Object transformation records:
━━━━━━━━━━━━━━━━━━━━
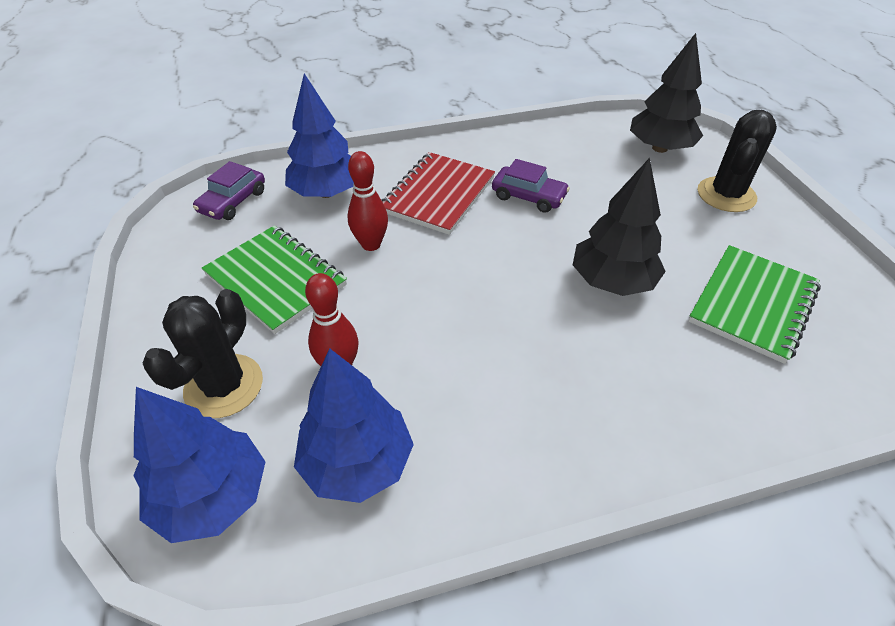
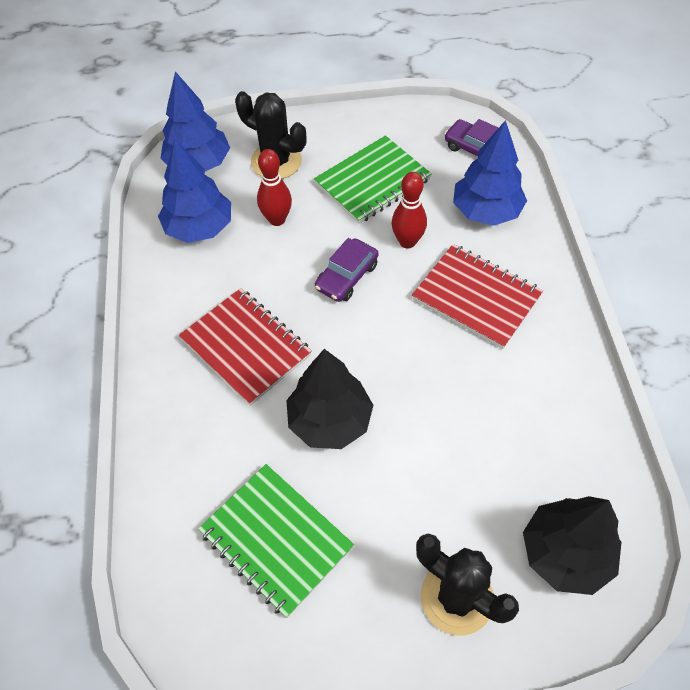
camera: 100 degrees right, 10 degrees up
(528, 196) = (468, 377): purple car -> purple car (347, 276)
(548, 366) = (246, 347): none -> red notebook

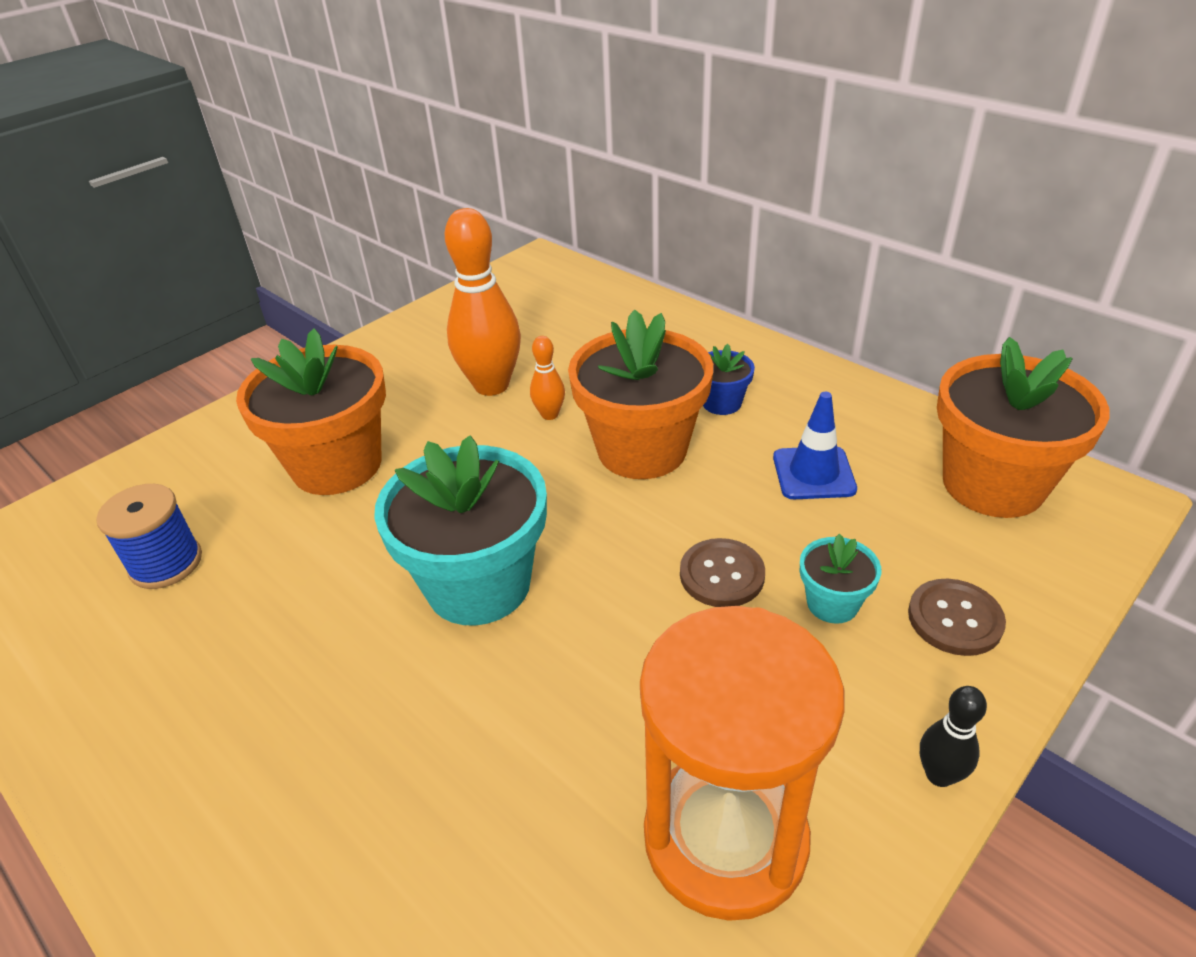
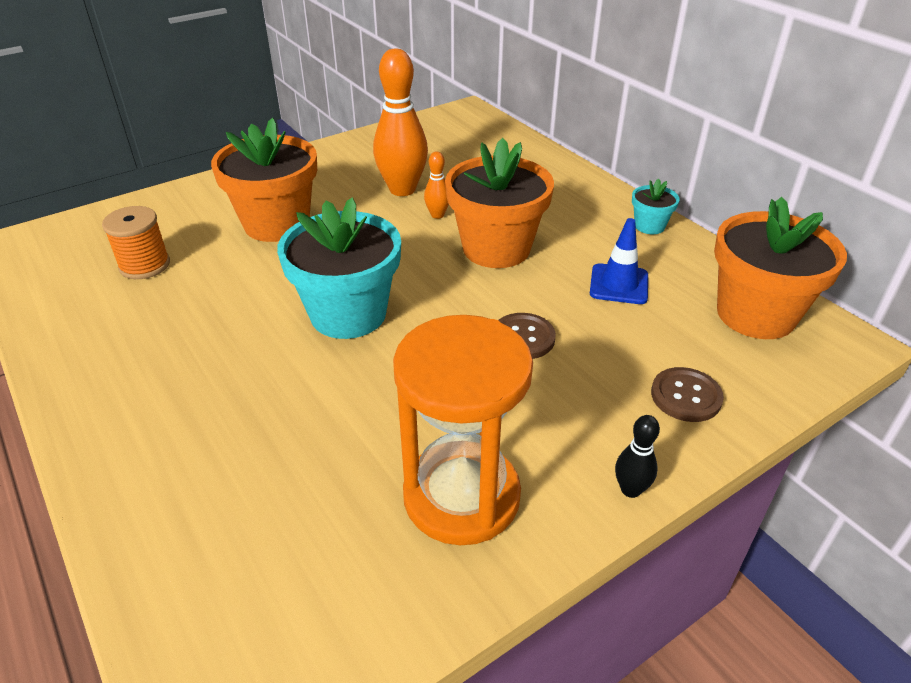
camera: 10 degrees right, 0 degrees up
(166, 563) = (145, 265): blue spool -> orange spool
(721, 403) = (568, 227): blue flower pot -> none
(832, 603) = (597, 370): turquoise flower pot -> turquoise flower pot (649, 226)

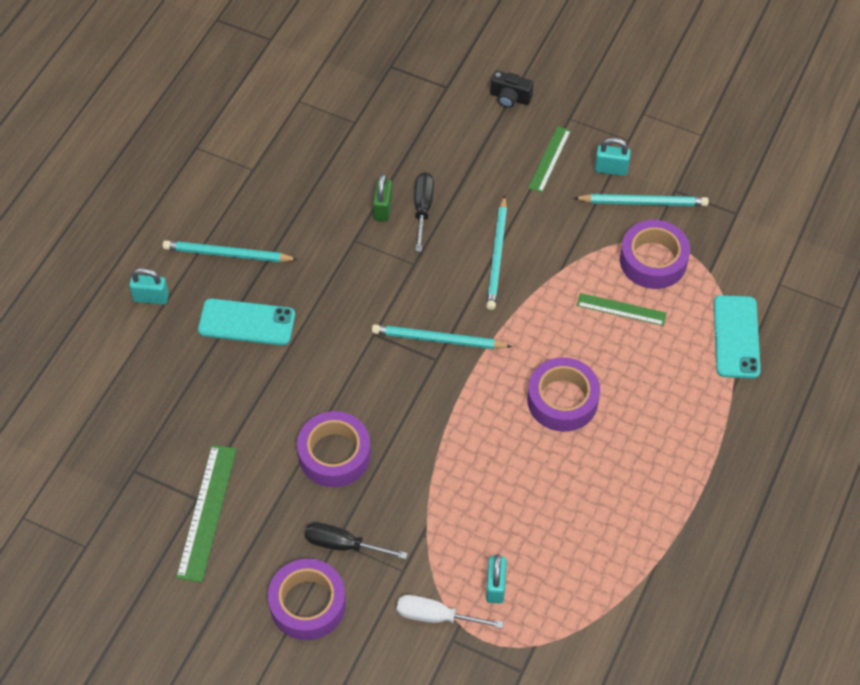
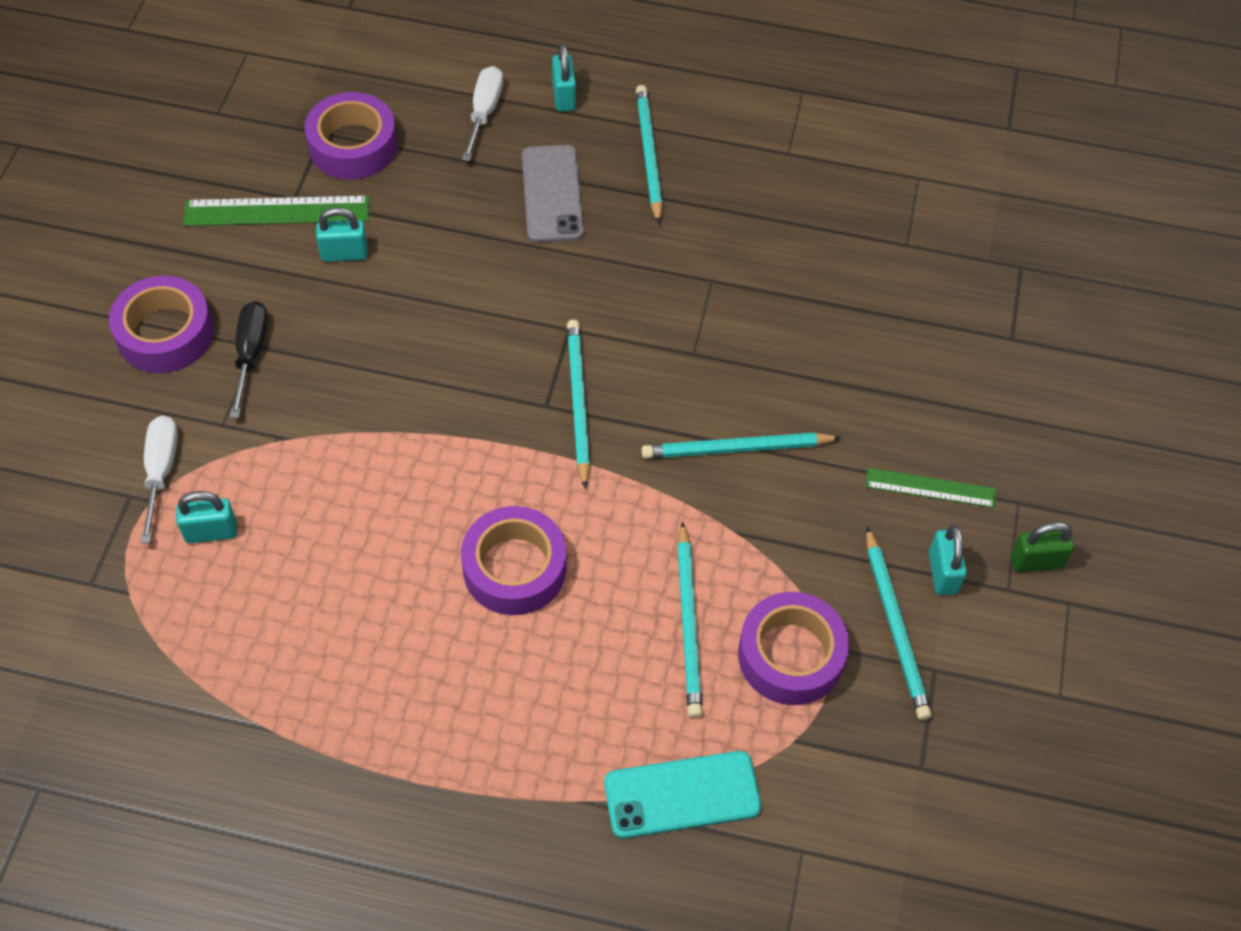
camera: 75 degrees right, 0 degrees up
(150, 354) = (484, 113): none -> white screwdriver
(246, 322) = (552, 194): turquoise phone -> grey phone
(264, 469) = (344, 254): none -> turquoise padlock
(334, 454) = (378, 321): purple tape -> purple tape (353, 146)
(383, 208) = (773, 302): green padlock -> green padlock (1036, 561)
(423, 209) = (787, 347): black screwdriver -> none
(510, 98) = (1024, 419): black camera -> none
(621, 309) = (689, 623): green ruler -> turquoise pencil

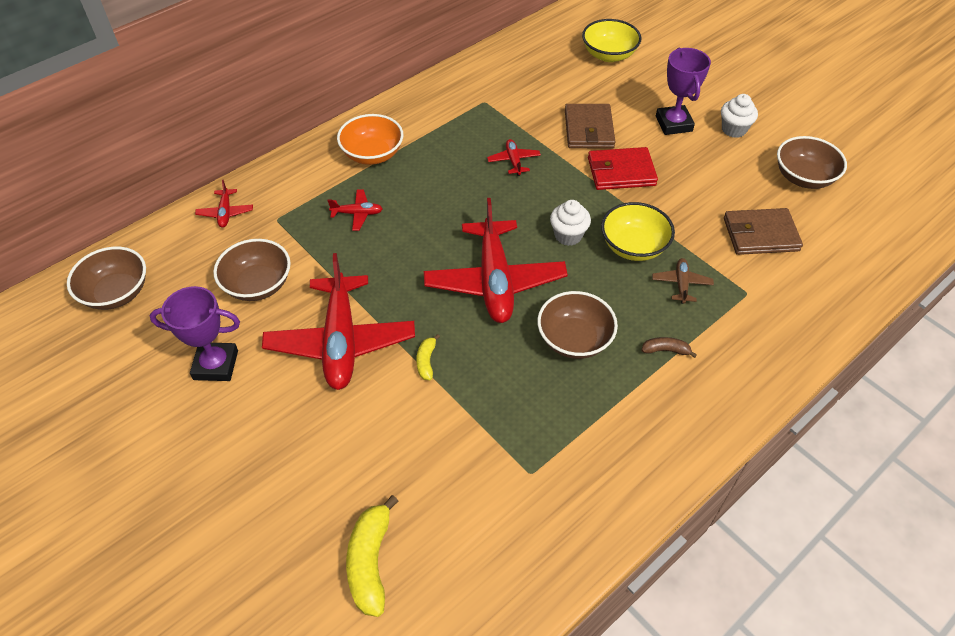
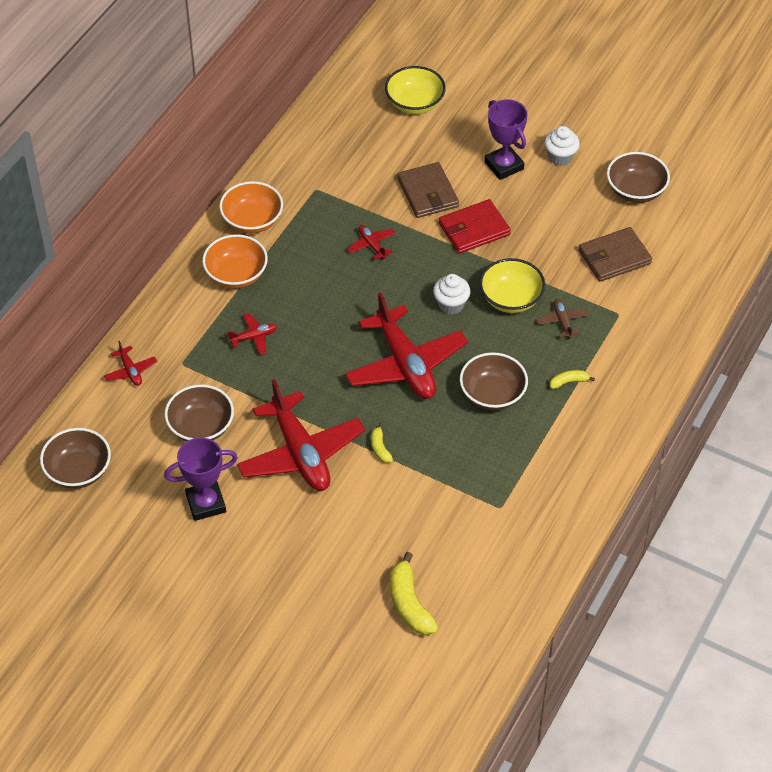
camera: 20 degrees left, 0 degrees up
(412, 113) = (252, 220): none -> orange bowl
(666, 350) = (569, 382): brown banana -> yellow banana

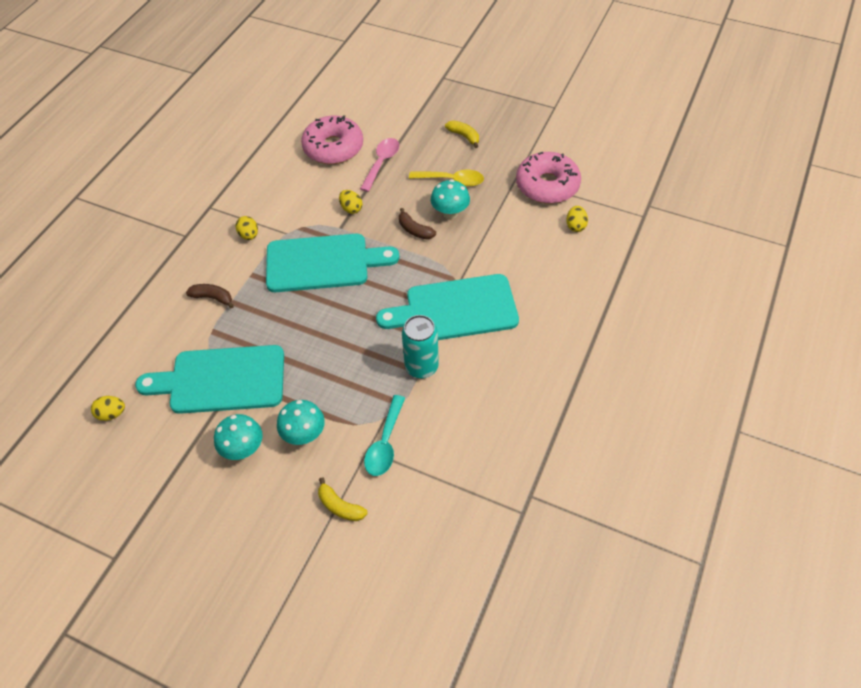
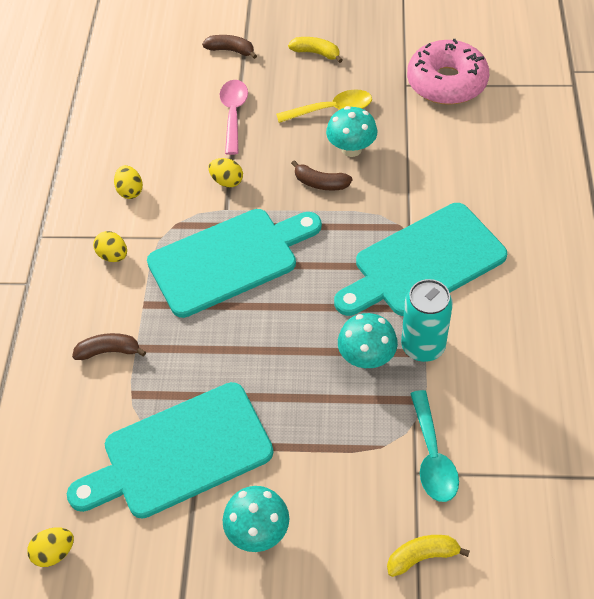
camera: 20 degrees left, 0 degrees up
(304, 434) = (326, 483): turquoise mushroom -> turquoise mushroom (367, 357)
(333, 148) = (162, 113): pink donut -> none
(340, 506) = (422, 556): yellow banana -> yellow banana turned 150 degrees clockwise
(404, 117) = (231, 50): none -> brown banana
(575, 226) = (505, 119): yellow egg -> yellow egg (130, 191)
━━━━━━━━━━━━━━━━━━━━
■ **WHAT IS NEEDED**
Leaving out the pictures, restate word for word the lines above from the one containing "(721, 403) = (568, 227): blue" through the end of the records, both ends included.

■ **RESULT OF THE TASK**
(721, 403) = (568, 227): blue flower pot -> none
(832, 603) = (597, 370): turquoise flower pot -> turquoise flower pot (649, 226)

camera: 75 degrees right, 0 degrees up
(150, 354) = (484, 113): none -> white screwdriver
(246, 322) = (552, 194): turquoise phone -> grey phone
(264, 469) = (344, 254): none -> turquoise padlock
(334, 454) = (378, 321): purple tape -> purple tape (353, 146)
(383, 208) = (773, 302): green padlock -> green padlock (1036, 561)
(423, 209) = (787, 347): black screwdriver -> none
(510, 98) = (1024, 419): black camera -> none
(621, 309) = (689, 623): green ruler -> turquoise pencil

camera: 20 degrees left, 0 degrees up
(412, 113) = (252, 220): none -> orange bowl
(666, 350) = (569, 382): brown banana -> yellow banana

camera: 20 degrees left, 0 degrees up
(304, 434) = (326, 483): turquoise mushroom -> turquoise mushroom (367, 357)
(333, 148) = (162, 113): pink donut -> none
(340, 506) = (422, 556): yellow banana -> yellow banana turned 150 degrees clockwise
(404, 117) = (231, 50): none -> brown banana
(575, 226) = (505, 119): yellow egg -> yellow egg (130, 191)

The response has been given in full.